**TASK INPUTS:**
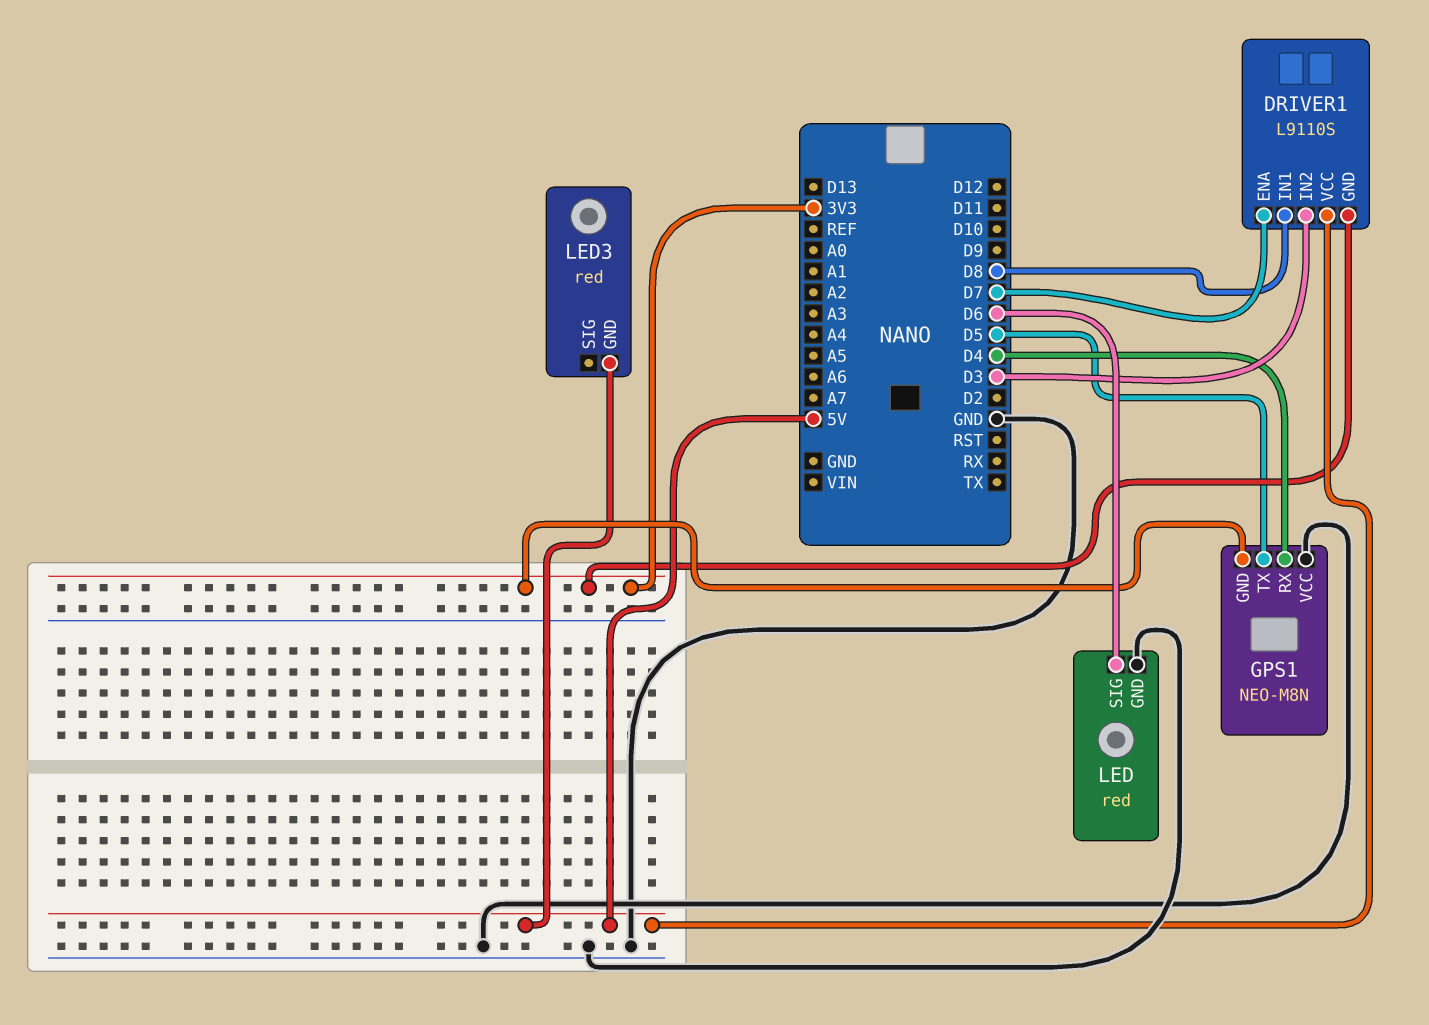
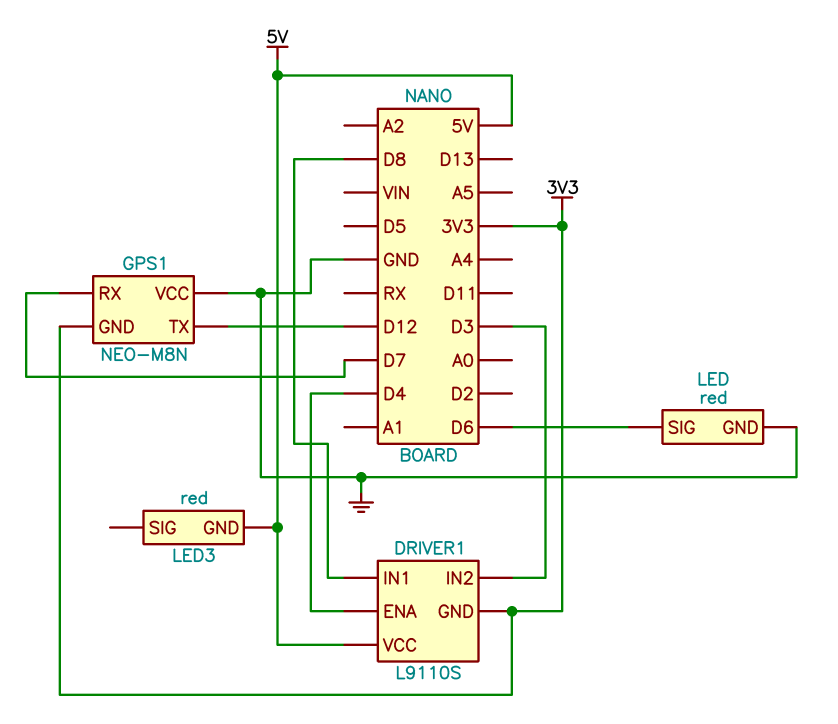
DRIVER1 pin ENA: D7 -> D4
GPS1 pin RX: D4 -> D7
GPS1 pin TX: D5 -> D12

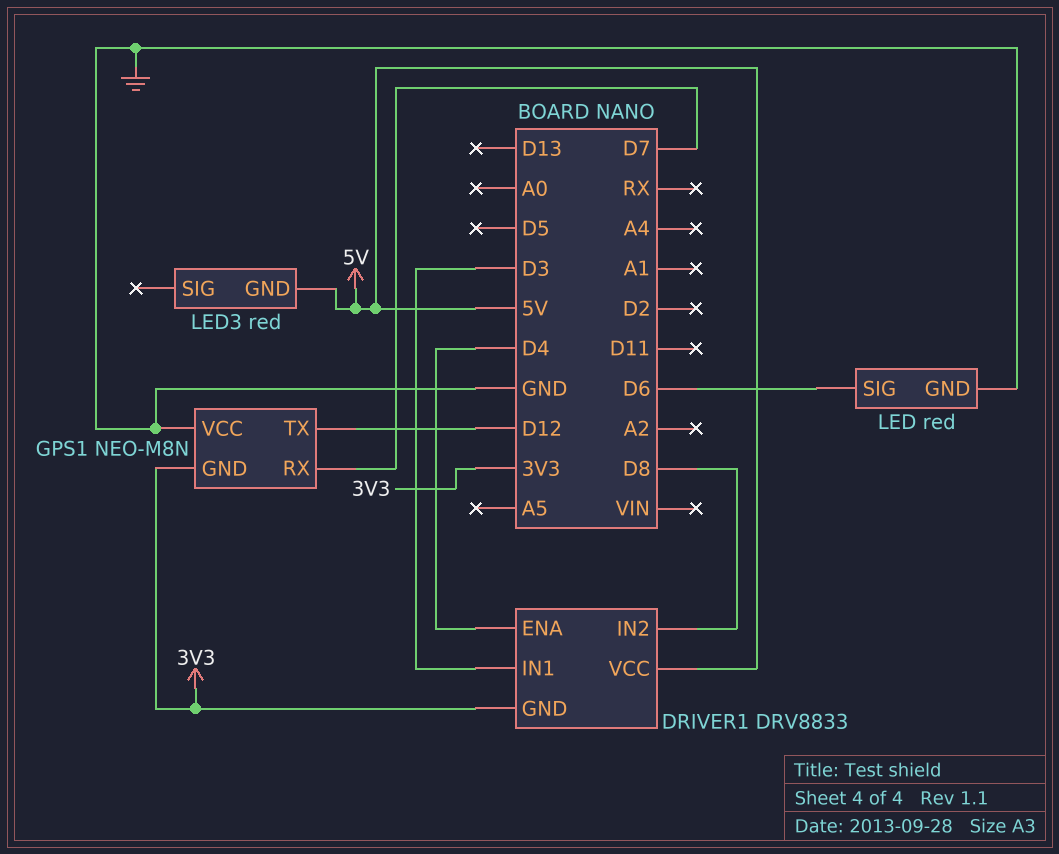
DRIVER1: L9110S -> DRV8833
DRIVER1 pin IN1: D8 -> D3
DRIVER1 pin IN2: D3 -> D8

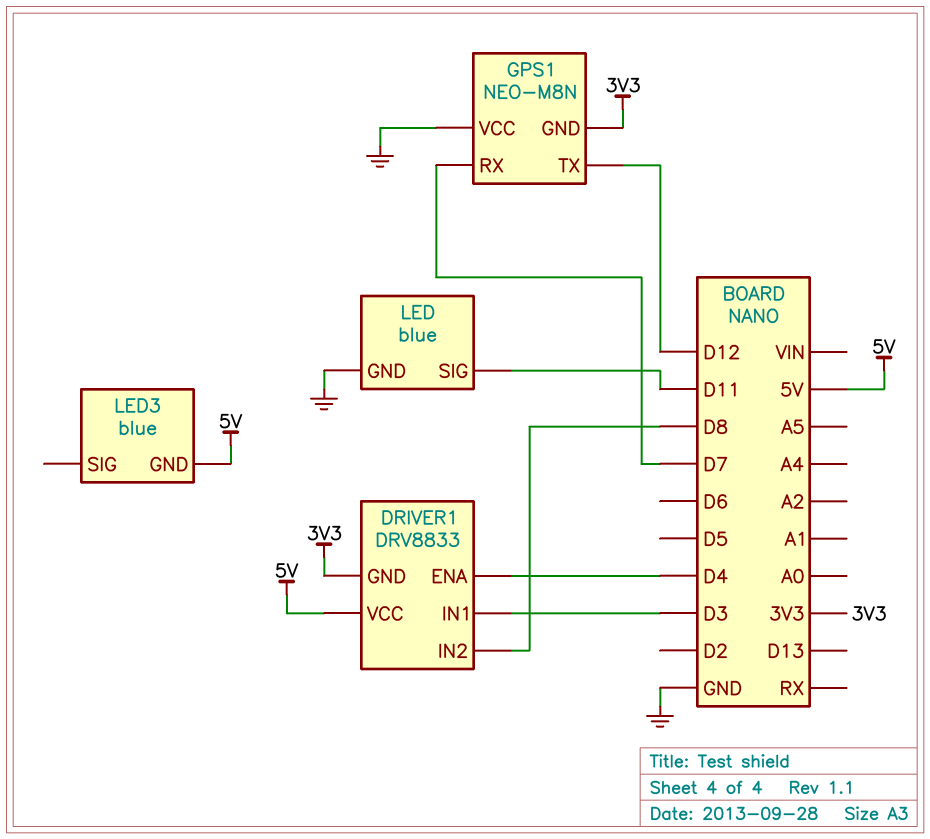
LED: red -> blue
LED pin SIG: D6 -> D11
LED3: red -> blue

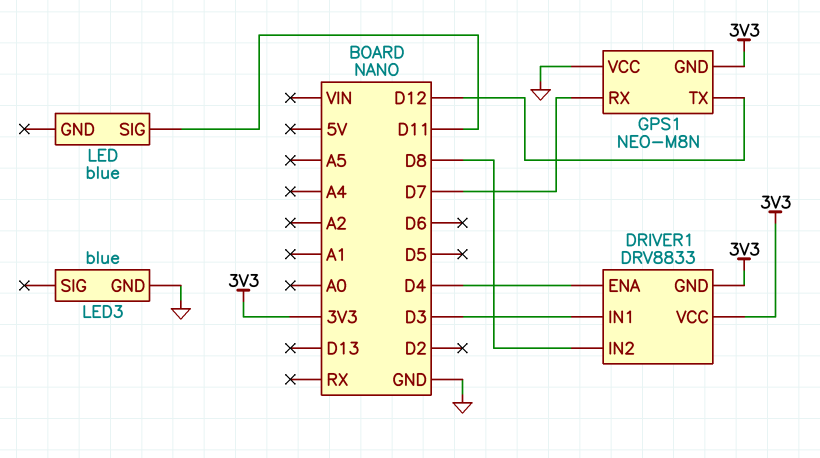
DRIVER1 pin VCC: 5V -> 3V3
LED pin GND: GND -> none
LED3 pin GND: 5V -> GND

**PROMPT:** Give back every record exactly. Omit the pictures.

**TASK RESPONSE:**
DRIVER1 pin ENA: D7 -> D4
GPS1 pin RX: D4 -> D7
GPS1 pin TX: D5 -> D12

DRIVER1: L9110S -> DRV8833
DRIVER1 pin IN1: D8 -> D3
DRIVER1 pin IN2: D3 -> D8

LED: red -> blue
LED pin SIG: D6 -> D11
LED3: red -> blue

DRIVER1 pin VCC: 5V -> 3V3
LED pin GND: GND -> none
LED3 pin GND: 5V -> GND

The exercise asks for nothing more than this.